-- SUPPLIED DATA follows --

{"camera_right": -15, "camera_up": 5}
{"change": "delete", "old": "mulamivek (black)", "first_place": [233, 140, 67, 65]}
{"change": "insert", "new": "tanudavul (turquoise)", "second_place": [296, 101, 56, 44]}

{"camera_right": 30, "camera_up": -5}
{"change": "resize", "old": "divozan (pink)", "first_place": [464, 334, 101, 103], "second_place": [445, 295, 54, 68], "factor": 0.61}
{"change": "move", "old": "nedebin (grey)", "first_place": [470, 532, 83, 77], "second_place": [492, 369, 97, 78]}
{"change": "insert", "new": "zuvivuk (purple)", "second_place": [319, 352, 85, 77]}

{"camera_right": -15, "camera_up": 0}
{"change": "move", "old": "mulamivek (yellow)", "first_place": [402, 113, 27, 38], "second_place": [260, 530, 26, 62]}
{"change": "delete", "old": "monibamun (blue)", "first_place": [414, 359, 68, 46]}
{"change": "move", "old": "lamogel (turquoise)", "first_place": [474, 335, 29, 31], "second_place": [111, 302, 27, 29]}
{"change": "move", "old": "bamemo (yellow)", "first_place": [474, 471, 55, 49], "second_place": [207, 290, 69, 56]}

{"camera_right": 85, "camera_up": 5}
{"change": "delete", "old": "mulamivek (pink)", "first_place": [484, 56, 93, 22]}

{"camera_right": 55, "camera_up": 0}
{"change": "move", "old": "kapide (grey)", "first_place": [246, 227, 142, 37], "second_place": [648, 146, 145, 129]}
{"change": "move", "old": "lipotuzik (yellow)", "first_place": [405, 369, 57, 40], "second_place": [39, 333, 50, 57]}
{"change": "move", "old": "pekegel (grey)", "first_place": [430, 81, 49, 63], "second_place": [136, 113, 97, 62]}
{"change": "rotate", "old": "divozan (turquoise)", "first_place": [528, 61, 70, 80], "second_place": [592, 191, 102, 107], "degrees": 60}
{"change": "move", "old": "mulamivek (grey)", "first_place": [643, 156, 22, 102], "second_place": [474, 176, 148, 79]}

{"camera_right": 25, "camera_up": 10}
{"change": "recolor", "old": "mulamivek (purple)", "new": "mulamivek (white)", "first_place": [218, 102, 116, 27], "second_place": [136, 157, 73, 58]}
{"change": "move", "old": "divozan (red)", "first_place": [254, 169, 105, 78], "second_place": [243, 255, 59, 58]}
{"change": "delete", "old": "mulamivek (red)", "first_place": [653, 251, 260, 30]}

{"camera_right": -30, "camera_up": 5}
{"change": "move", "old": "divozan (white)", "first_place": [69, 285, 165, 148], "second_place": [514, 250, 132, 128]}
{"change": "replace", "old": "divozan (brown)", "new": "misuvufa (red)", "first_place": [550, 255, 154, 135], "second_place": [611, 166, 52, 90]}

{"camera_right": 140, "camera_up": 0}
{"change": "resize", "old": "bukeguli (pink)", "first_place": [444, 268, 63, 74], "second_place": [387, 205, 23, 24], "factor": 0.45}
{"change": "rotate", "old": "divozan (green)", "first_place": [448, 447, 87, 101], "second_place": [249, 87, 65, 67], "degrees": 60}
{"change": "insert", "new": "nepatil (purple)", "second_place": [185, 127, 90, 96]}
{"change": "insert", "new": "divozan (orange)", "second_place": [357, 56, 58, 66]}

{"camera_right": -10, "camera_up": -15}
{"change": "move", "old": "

-- SUPPLIED DATA concluded --

EXERCISE: All lines of the data are to be repeated exactly as they stand.

OUTPUT FOR THIS EXERCISE:
{"camera_right": -15, "camera_up": 5}
{"change": "delete", "old": "mulamivek (black)", "first_place": [233, 140, 67, 65]}
{"change": "insert", "new": "tanudavul (turquoise)", "second_place": [296, 101, 56, 44]}

{"camera_right": 30, "camera_up": -5}
{"change": "resize", "old": "divozan (pink)", "first_place": [464, 334, 101, 103], "second_place": [445, 295, 54, 68], "factor": 0.61}
{"change": "move", "old": "nedebin (grey)", "first_place": [470, 532, 83, 77], "second_place": [492, 369, 97, 78]}
{"change": "insert", "new": "zuvivuk (purple)", "second_place": [319, 352, 85, 77]}

{"camera_right": -15, "camera_up": 0}
{"change": "move", "old": "mulamivek (yellow)", "first_place": [402, 113, 27, 38], "second_place": [260, 530, 26, 62]}
{"change": "delete", "old": "monibamun (blue)", "first_place": [414, 359, 68, 46]}
{"change": "move", "old": "lamogel (turquoise)", "first_place": [474, 335, 29, 31], "second_place": [111, 302, 27, 29]}
{"change": "move", "old": "bamemo (yellow)", "first_place": [474, 471, 55, 49], "second_place": [207, 290, 69, 56]}

{"camera_right": 85, "camera_up": 5}
{"change": "delete", "old": "mulamivek (pink)", "first_place": [484, 56, 93, 22]}

{"camera_right": 55, "camera_up": 0}
{"change": "move", "old": "kapide (grey)", "first_place": [246, 227, 142, 37], "second_place": [648, 146, 145, 129]}
{"change": "move", "old": "lipotuzik (yellow)", "first_place": [405, 369, 57, 40], "second_place": [39, 333, 50, 57]}
{"change": "move", "old": "pekegel (grey)", "first_place": [430, 81, 49, 63], "second_place": [136, 113, 97, 62]}
{"change": "rotate", "old": "divozan (turquoise)", "first_place": [528, 61, 70, 80], "second_place": [592, 191, 102, 107], "degrees": 60}
{"change": "move", "old": "mulamivek (grey)", "first_place": [643, 156, 22, 102], "second_place": [474, 176, 148, 79]}

{"camera_right": 25, "camera_up": 10}
{"change": "recolor", "old": "mulamivek (purple)", "new": "mulamivek (white)", "first_place": [218, 102, 116, 27], "second_place": [136, 157, 73, 58]}
{"change": "move", "old": "divozan (red)", "first_place": [254, 169, 105, 78], "second_place": [243, 255, 59, 58]}
{"change": "delete", "old": "mulamivek (red)", "first_place": [653, 251, 260, 30]}

{"camera_right": -30, "camera_up": 5}
{"change": "move", "old": "divozan (white)", "first_place": [69, 285, 165, 148], "second_place": [514, 250, 132, 128]}
{"change": "replace", "old": "divozan (brown)", "new": "misuvufa (red)", "first_place": [550, 255, 154, 135], "second_place": [611, 166, 52, 90]}

{"camera_right": 140, "camera_up": 0}
{"change": "resize", "old": "bukeguli (pink)", "first_place": [444, 268, 63, 74], "second_place": [387, 205, 23, 24], "factor": 0.45}
{"change": "rotate", "old": "divozan (green)", "first_place": [448, 447, 87, 101], "second_place": [249, 87, 65, 67], "degrees": 60}
{"change": "insert", "new": "nepatil (purple)", "second_place": [185, 127, 90, 96]}
{"change": "insert", "new": "divozan (orange)", "second_place": [357, 56, 58, 66]}

{"camera_right": -10, "camera_up": -15}
{"change": "move", "old": "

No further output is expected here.